• [Problem to solve]:
The entries below are to be reproduced exactly, with their pictures omitted.

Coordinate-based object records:
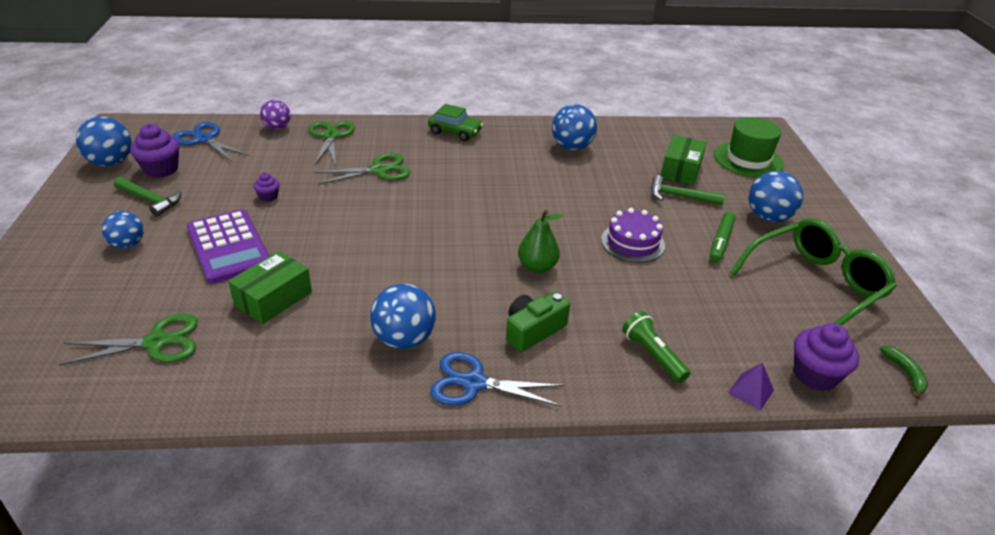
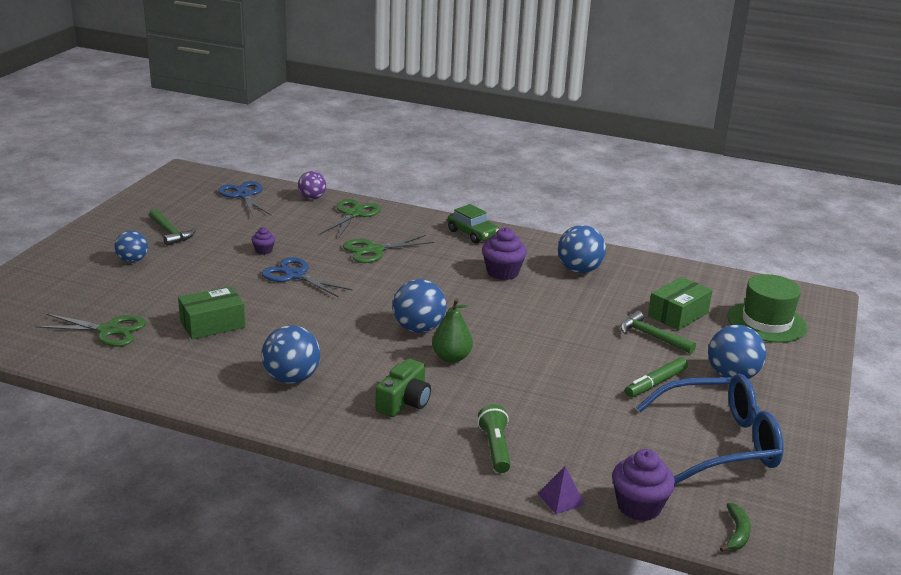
camera: 25 degrees right, 10 degrees down
(111, 162) = (159, 198): blue ball -> blue ball (418, 329)
(161, 169) = (194, 211): purple cupcake -> purple cupcake (502, 272)
(229, 246) = (205, 280): purple calculator -> none
(379, 170) = (374, 250): green scissors -> green scissors turned 150 degrees clockwise
(474, 383) = (322, 423): blue scissors -> blue scissors (295, 275)
(533, 330) = (404, 402): green camera -> green camera turned 135 degrees clockwise
(632, 242) = (562, 362): purple cake -> none
(815, 285) = (719, 442): green glasses -> blue glasses

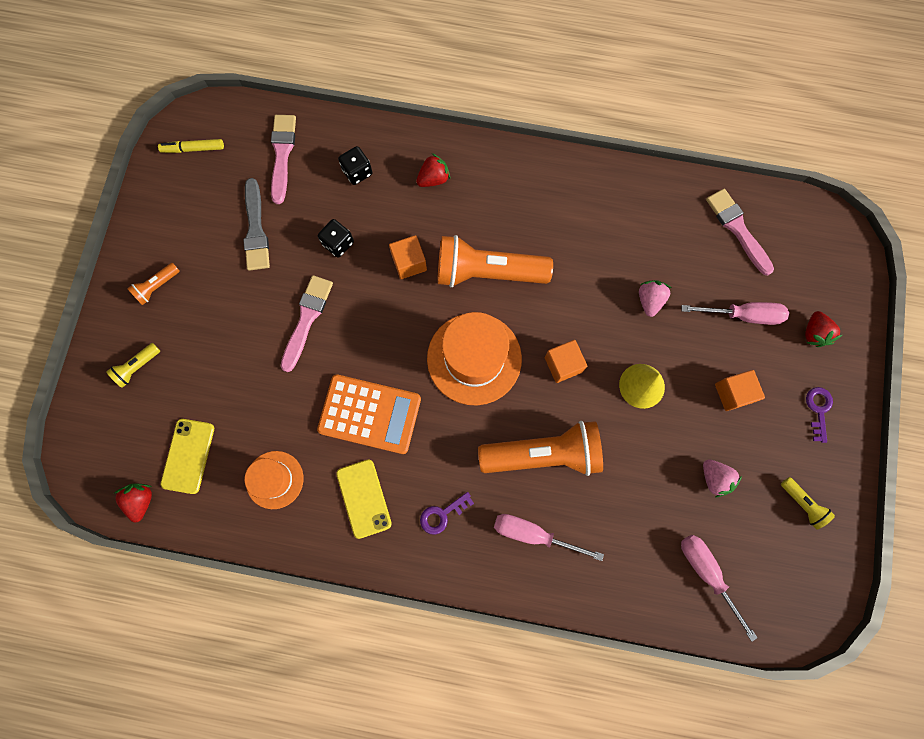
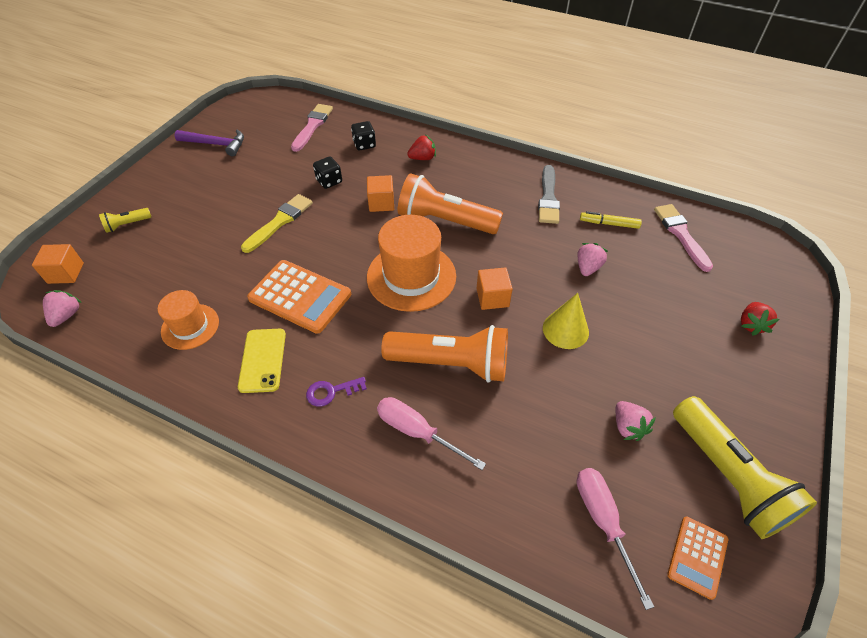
camera: 15 degrees right, 25 degrees down
(141, 500) = (67, 315): red strawberry -> pink strawberry
(157, 286) = (175, 180): orange flashlight -> none
(177, 215) = (216, 144): none -> purple hammer
(188, 456) = (127, 292): yellow phone -> none
(193, 149) = (249, 113): yellow marker -> yellow marker (609, 224)
(256, 229) = (269, 162): grey brush -> grey brush (548, 198)
(307, 319) = (280, 222): pink brush -> yellow brush
(733, 393) = (659, 356): orange cube -> orange cube (66, 273)
(743, 315) = (678, 296): pink screwdriver -> none
(783, 582) = (697, 556): none -> orange calculator
(802, 503) = (727, 476): yellow flashlight -> yellow flashlight, size x2.25
(818, 409) = (752, 390): purple key -> none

• [Expected answer]:
camera: 25 degrees right, 10 degrees down
(111, 162) = (159, 198): blue ball -> blue ball (418, 329)
(161, 169) = (194, 211): purple cupcake -> purple cupcake (502, 272)
(229, 246) = (205, 280): purple calculator -> none
(379, 170) = (374, 250): green scissors -> green scissors turned 150 degrees clockwise
(474, 383) = (322, 423): blue scissors -> blue scissors (295, 275)
(533, 330) = (404, 402): green camera -> green camera turned 135 degrees clockwise
(632, 242) = (562, 362): purple cake -> none
(815, 285) = (719, 442): green glasses -> blue glasses

camera: 15 degrees right, 25 degrees down
(141, 500) = (67, 315): red strawberry -> pink strawberry
(157, 286) = (175, 180): orange flashlight -> none
(177, 215) = (216, 144): none -> purple hammer
(188, 456) = (127, 292): yellow phone -> none
(193, 149) = (249, 113): yellow marker -> yellow marker (609, 224)
(256, 229) = (269, 162): grey brush -> grey brush (548, 198)
(307, 319) = (280, 222): pink brush -> yellow brush
(733, 393) = (659, 356): orange cube -> orange cube (66, 273)
(743, 315) = (678, 296): pink screwdriver -> none
(783, 582) = (697, 556): none -> orange calculator
(802, 503) = (727, 476): yellow flashlight -> yellow flashlight, size x2.25
(818, 409) = (752, 390): purple key -> none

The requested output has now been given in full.